ASSIGNMENT =>
Of all the entries below, retype only the lines from the one with "bright yellow toy carrot (500, 115, 68, 30)" through the one with "ebony heart shape (323, 274, 101, 78)", exactly as they appear.
(MATERIAL PROVIDED)
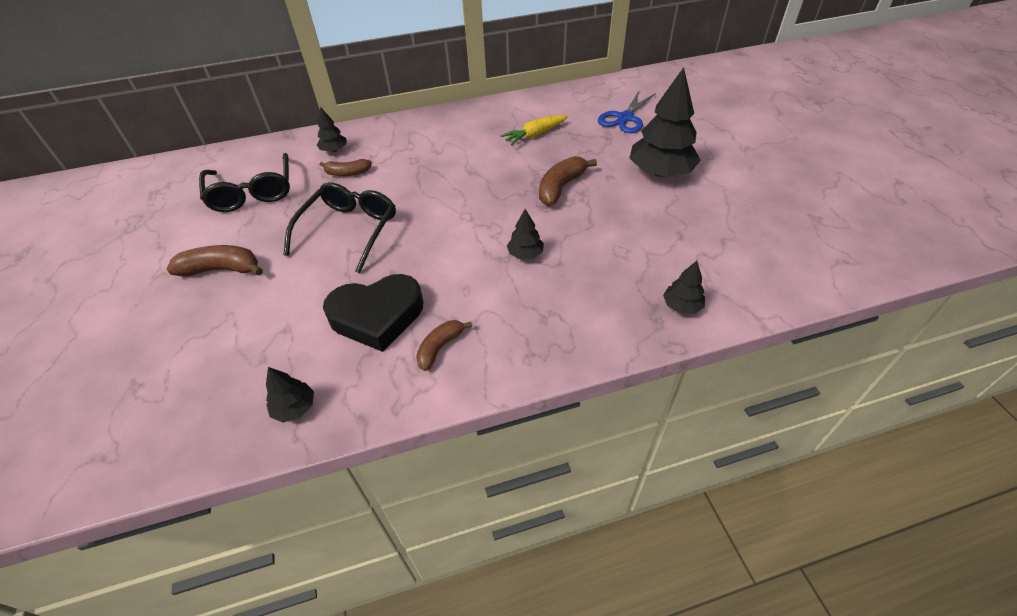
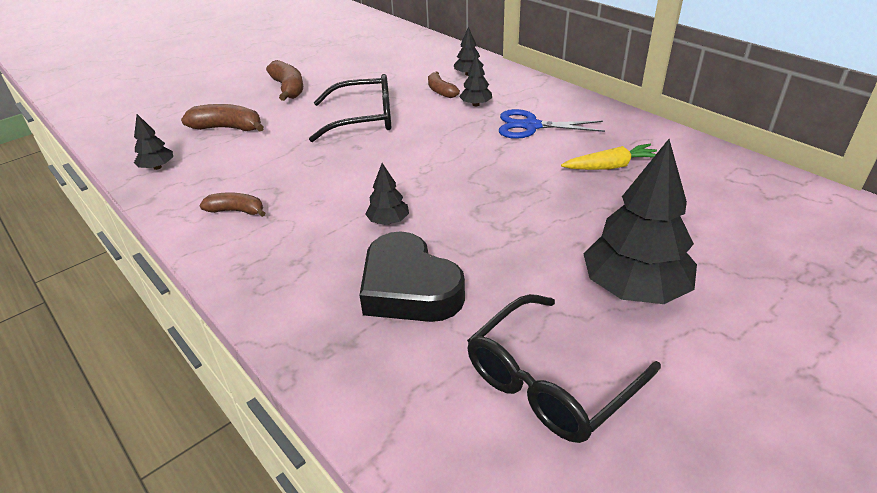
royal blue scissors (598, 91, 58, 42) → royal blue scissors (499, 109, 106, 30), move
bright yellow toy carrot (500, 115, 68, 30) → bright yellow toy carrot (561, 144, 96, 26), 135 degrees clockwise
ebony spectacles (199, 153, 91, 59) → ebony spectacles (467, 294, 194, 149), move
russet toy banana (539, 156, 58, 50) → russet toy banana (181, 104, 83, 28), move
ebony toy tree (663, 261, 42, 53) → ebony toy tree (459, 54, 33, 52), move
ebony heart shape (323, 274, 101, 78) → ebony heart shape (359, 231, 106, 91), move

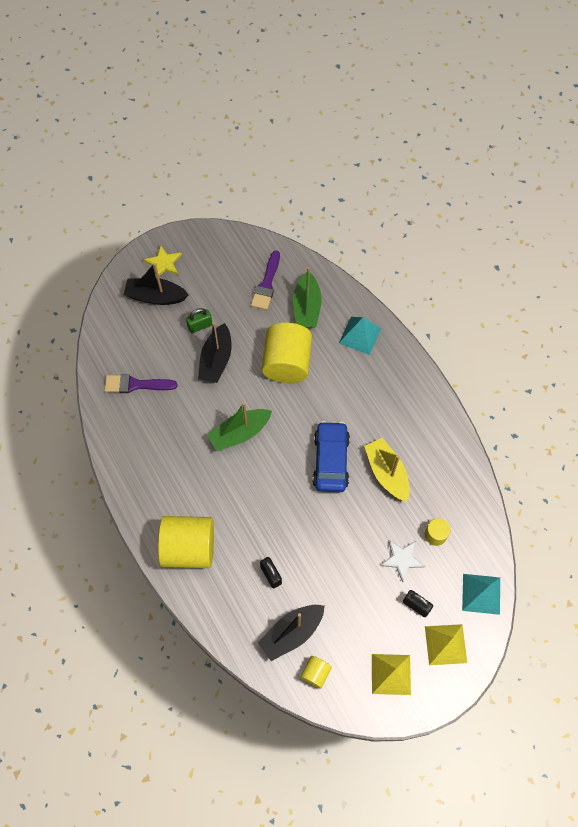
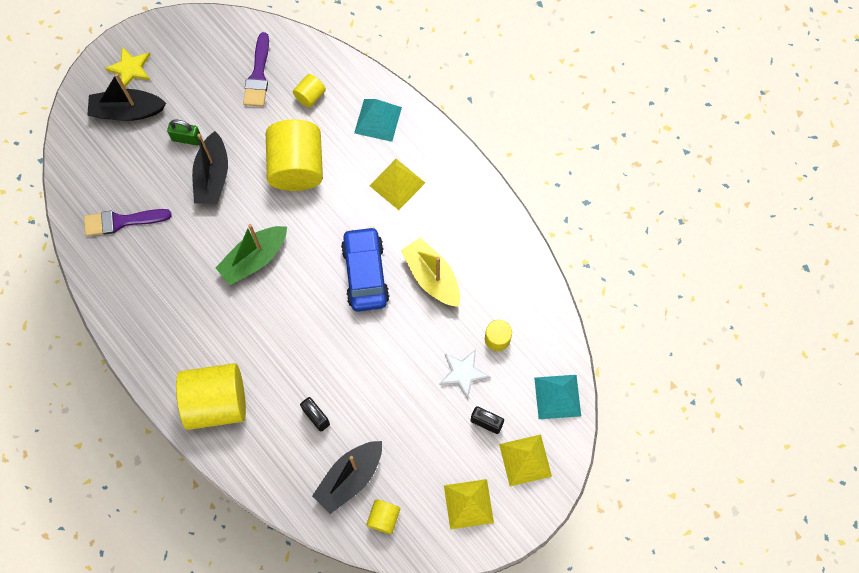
green toy boat (293, 267, 29, 61) → bright yellow cylinder (293, 74, 33, 34)
green lock (186, 308, 26, 25) → green lock (167, 119, 33, 26), 45 degrees clockwise
- → bright yellow pyramid shape (369, 159, 56, 51)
(End MATERIAL PROVIDED)
ANSWER BOX =>
bright yellow toy carrot (500, 115, 68, 30) → bright yellow toy carrot (561, 144, 96, 26), 135 degrees clockwise
ebony spectacles (199, 153, 91, 59) → ebony spectacles (467, 294, 194, 149), move
russet toy banana (539, 156, 58, 50) → russet toy banana (181, 104, 83, 28), move
ebony toy tree (663, 261, 42, 53) → ebony toy tree (459, 54, 33, 52), move
ebony heart shape (323, 274, 101, 78) → ebony heart shape (359, 231, 106, 91), move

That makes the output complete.